Records contained in a dataset:
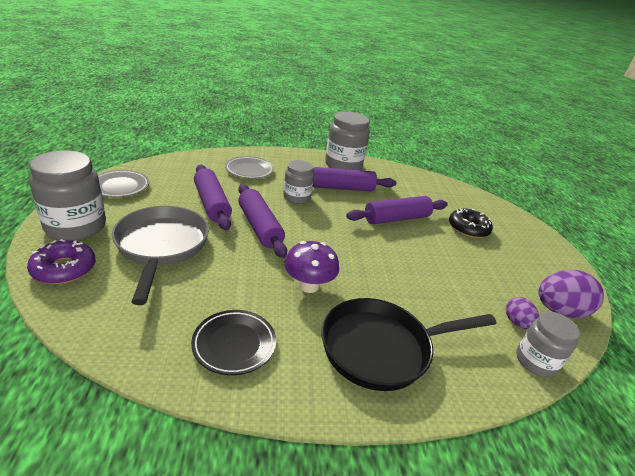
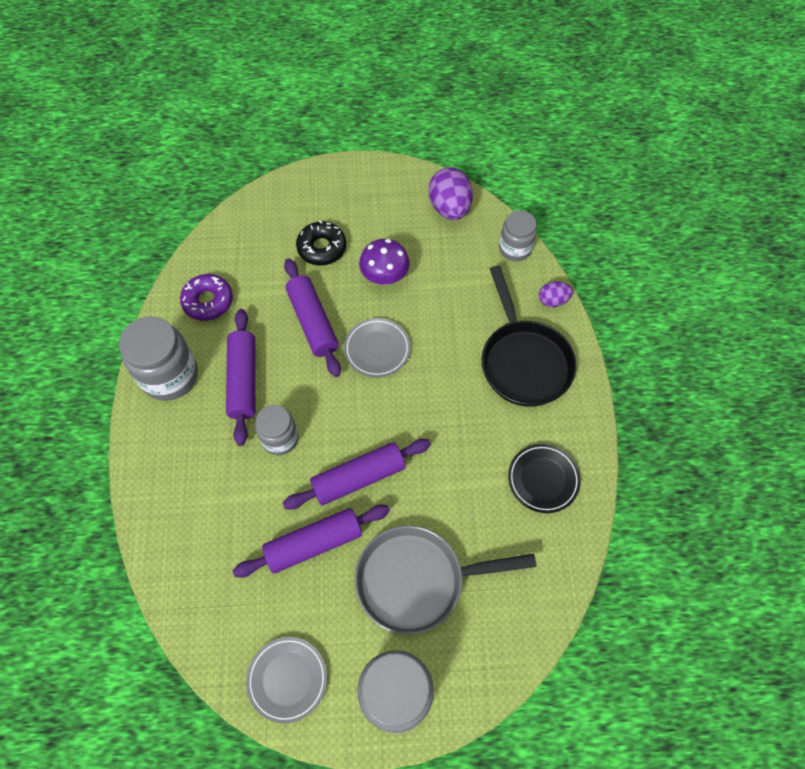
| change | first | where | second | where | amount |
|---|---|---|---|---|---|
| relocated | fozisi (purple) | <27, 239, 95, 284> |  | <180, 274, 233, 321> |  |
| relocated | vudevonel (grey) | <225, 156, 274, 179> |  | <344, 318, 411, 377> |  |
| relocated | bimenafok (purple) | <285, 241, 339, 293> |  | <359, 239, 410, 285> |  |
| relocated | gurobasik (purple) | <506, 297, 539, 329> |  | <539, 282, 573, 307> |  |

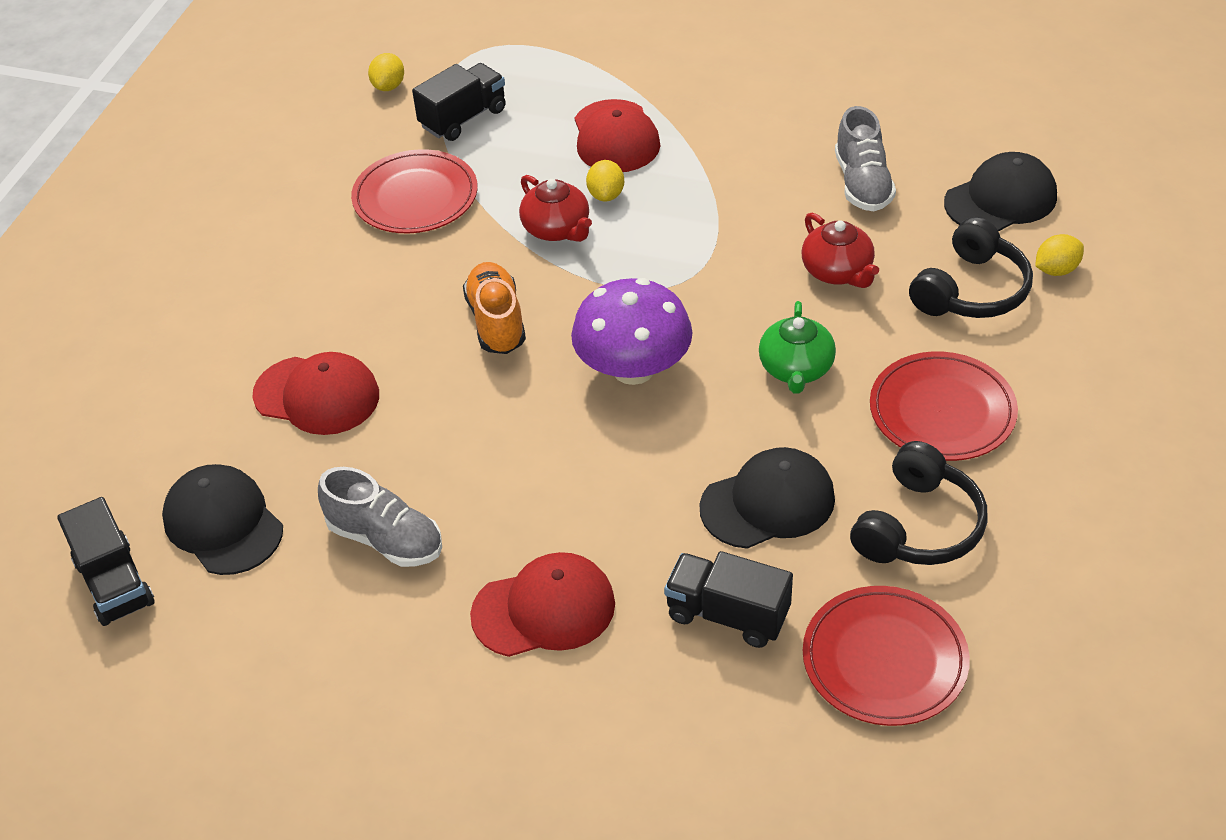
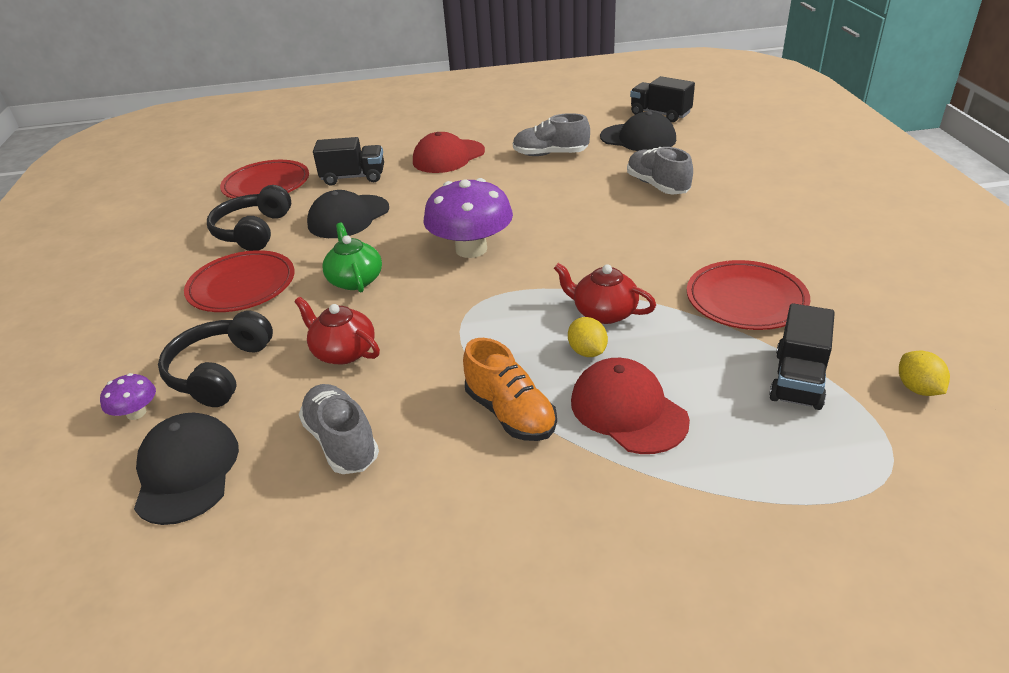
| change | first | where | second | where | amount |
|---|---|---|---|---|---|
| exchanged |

* * *

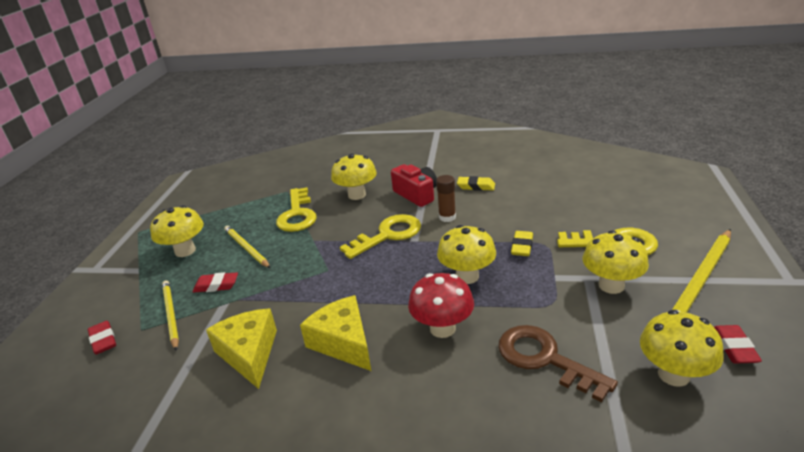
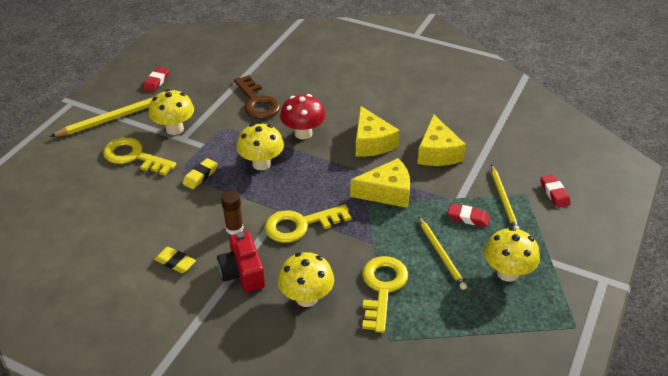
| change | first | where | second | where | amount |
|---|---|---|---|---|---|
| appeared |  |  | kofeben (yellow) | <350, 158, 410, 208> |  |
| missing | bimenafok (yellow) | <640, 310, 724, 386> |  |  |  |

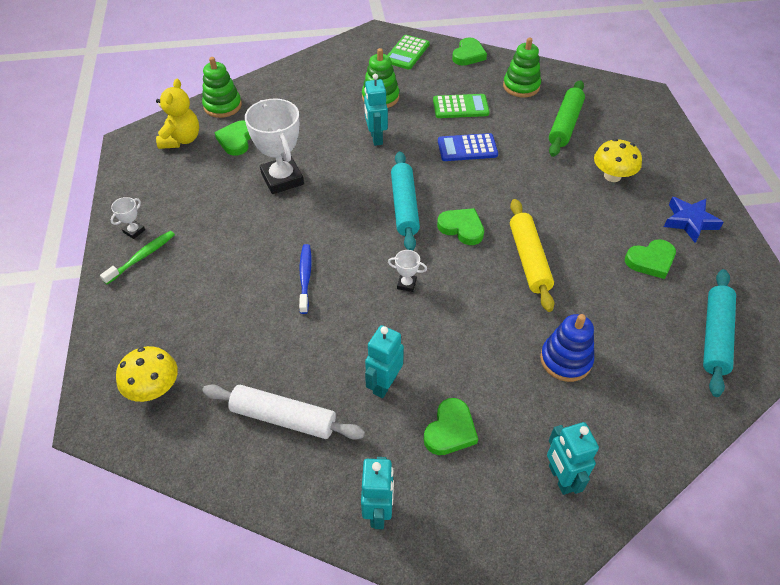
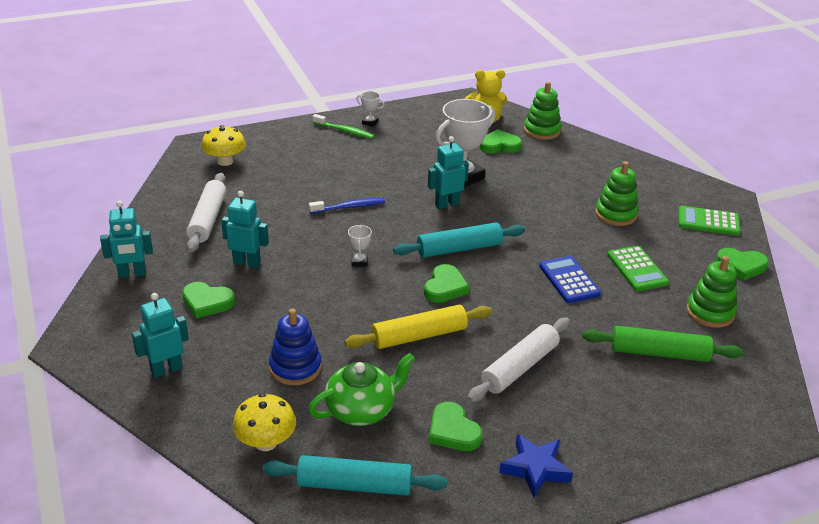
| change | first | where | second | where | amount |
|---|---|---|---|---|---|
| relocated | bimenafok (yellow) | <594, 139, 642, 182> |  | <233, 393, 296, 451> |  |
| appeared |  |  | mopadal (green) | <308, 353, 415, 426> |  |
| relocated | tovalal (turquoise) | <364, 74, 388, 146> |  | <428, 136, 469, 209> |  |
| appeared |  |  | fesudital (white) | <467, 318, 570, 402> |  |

...

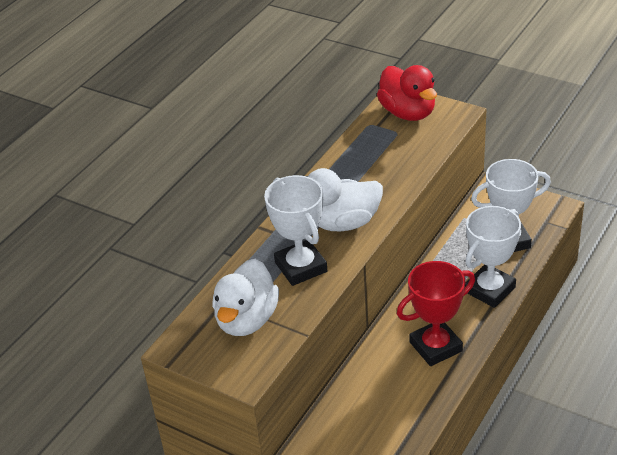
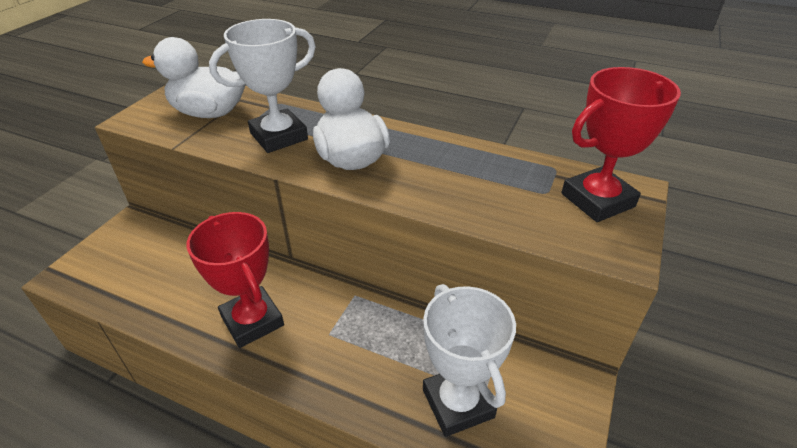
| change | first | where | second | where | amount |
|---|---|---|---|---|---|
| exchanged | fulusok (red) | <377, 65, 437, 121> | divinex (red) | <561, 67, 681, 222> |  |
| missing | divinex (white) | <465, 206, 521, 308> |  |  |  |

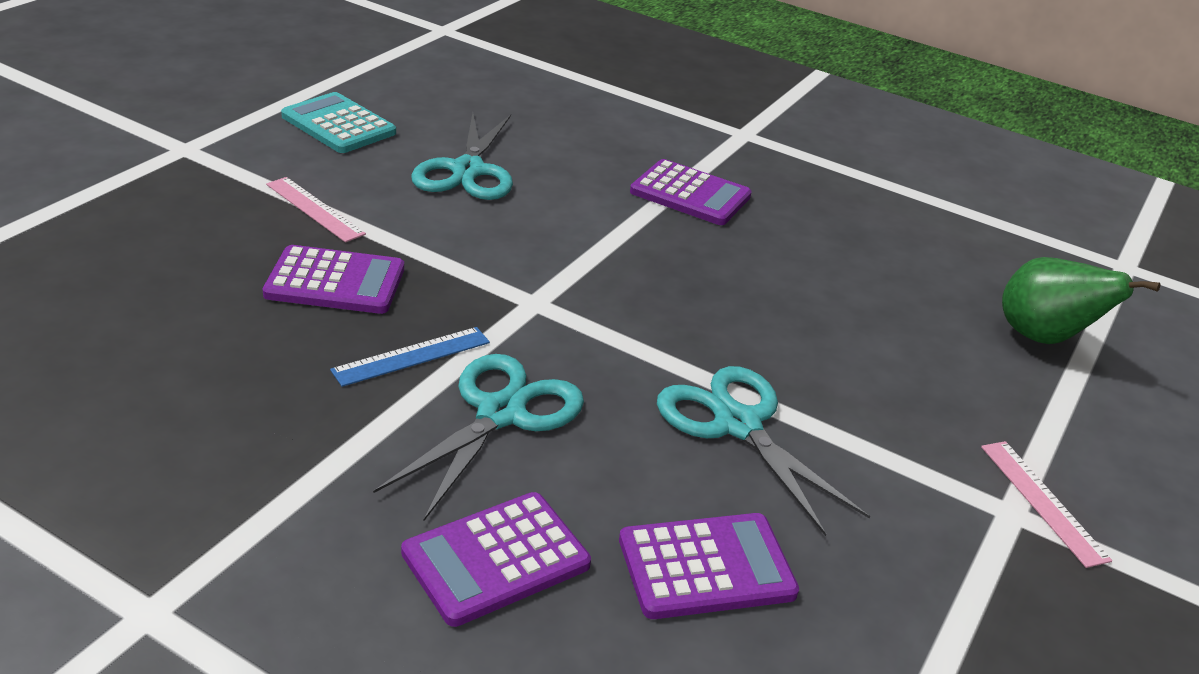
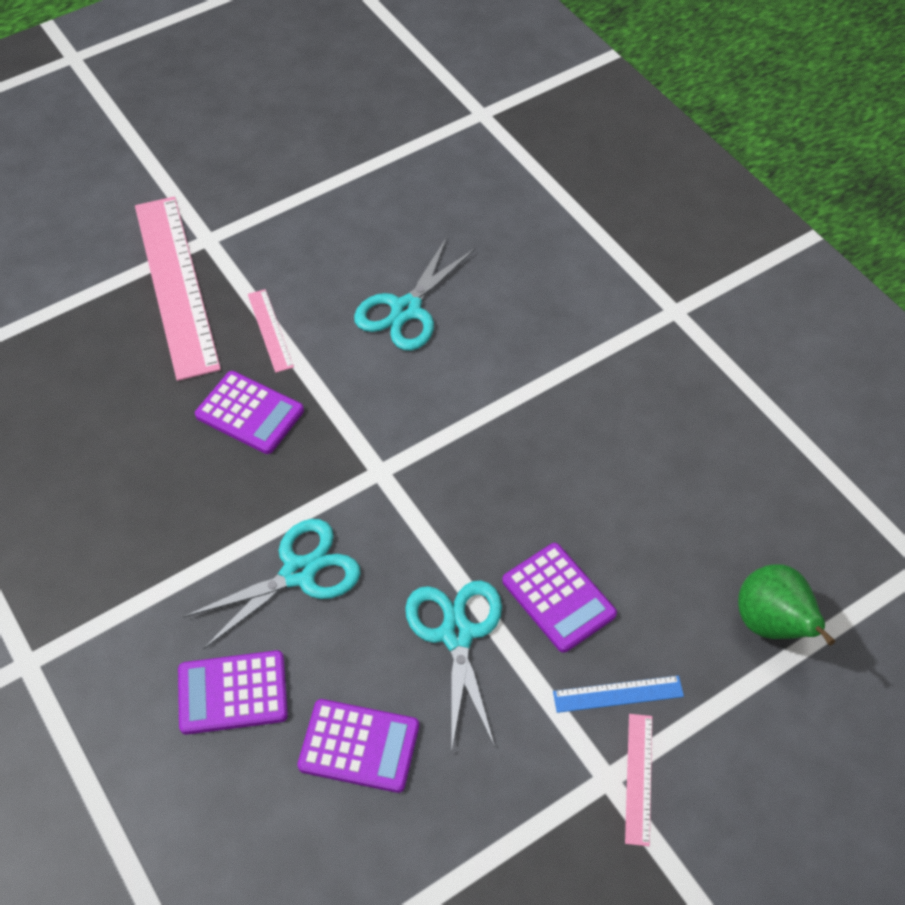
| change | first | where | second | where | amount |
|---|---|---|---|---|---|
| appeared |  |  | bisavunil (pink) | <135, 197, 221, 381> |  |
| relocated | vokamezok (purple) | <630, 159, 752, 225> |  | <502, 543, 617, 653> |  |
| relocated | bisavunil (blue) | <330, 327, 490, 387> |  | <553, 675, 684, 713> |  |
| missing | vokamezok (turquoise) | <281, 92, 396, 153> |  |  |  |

Prompt:
Output only an exact transcription of the lines above from the one with "relocated | fozisi" up to and including the one with "bimenafok (purple) |".

Exercise solution:
| relocated | fozisi (purple) | <27, 239, 95, 284> |  | <180, 274, 233, 321> |  |
| relocated | vudevonel (grey) | <225, 156, 274, 179> |  | <344, 318, 411, 377> |  |
| relocated | bimenafok (purple) | <285, 241, 339, 293> |  | <359, 239, 410, 285> |  |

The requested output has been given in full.